EXERCISE OBJECTIVE | How many lines in the material below include the string "none"? Answer with the number only.

RAW DATA |
----

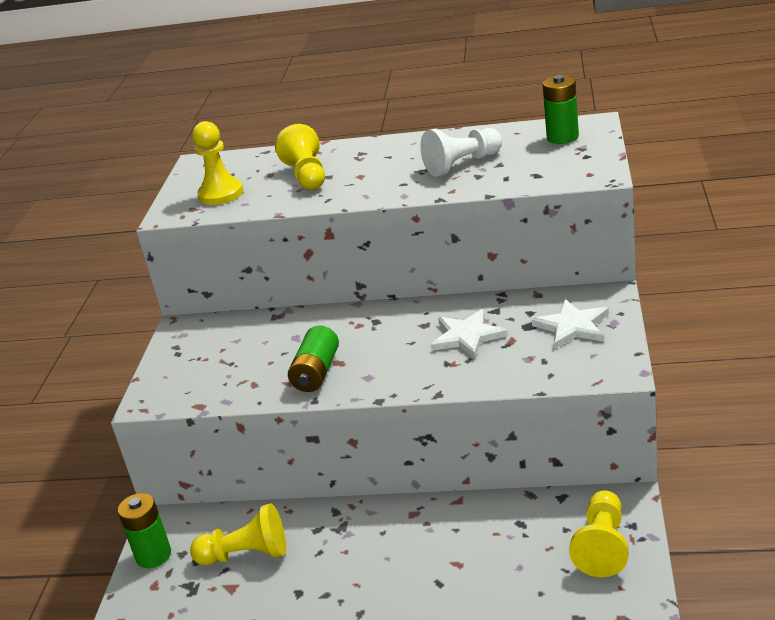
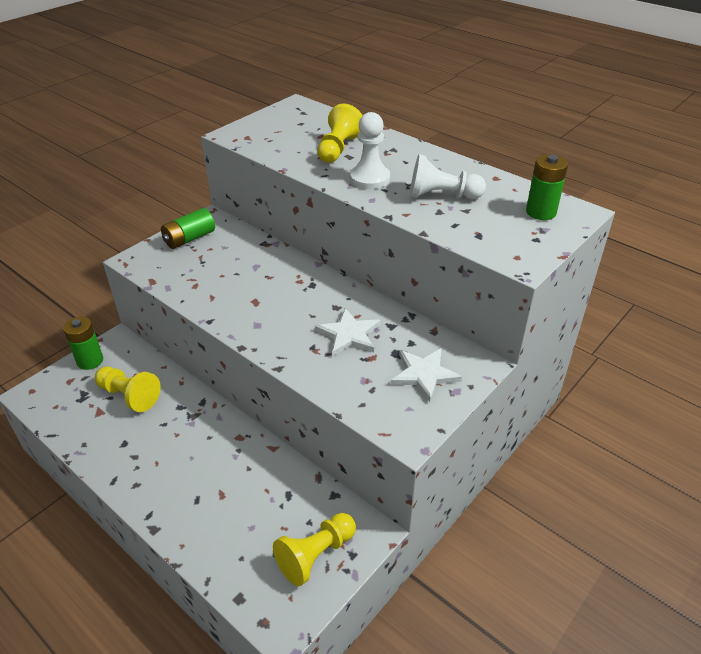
camera: 30 degrees right, 10 degrees up
(221, 194) = (275, 135): yellow pawn -> none
(316, 373) = (234, 301): green battery -> green battery (189, 239)
(376, 182) = (370, 178): none -> white pawn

----

RESPONSE TO THE EXERCISE | 2